#### Object tracking records
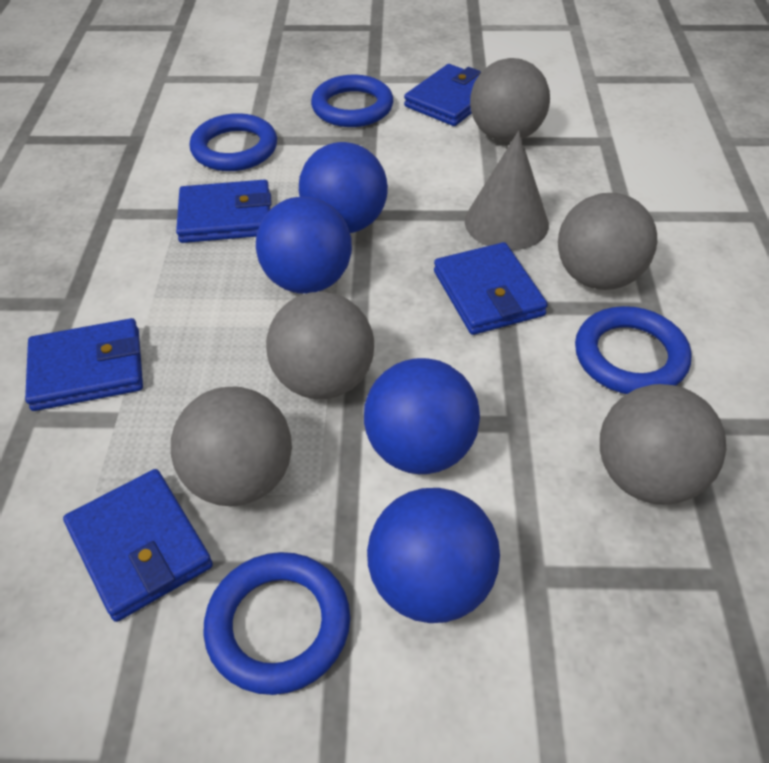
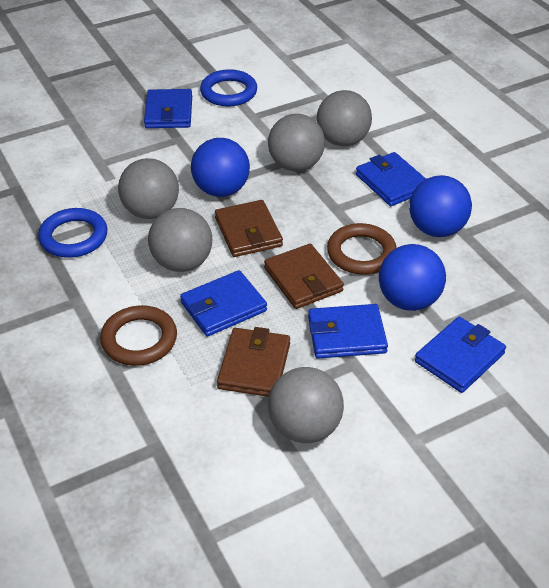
blue ball: 4 -> 3
blue ring: 4 -> 2
brown ring: 0 -> 2
brown wallet: 0 -> 3
grey cone: 1 -> 0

#### WHAT YOU ARE ASKED TO DO
Give again, word for word, every line from the one holding "blue ring: 4 -> 2" to the end of the data.

#### TASK SOLUTION
blue ring: 4 -> 2
brown ring: 0 -> 2
brown wallet: 0 -> 3
grey cone: 1 -> 0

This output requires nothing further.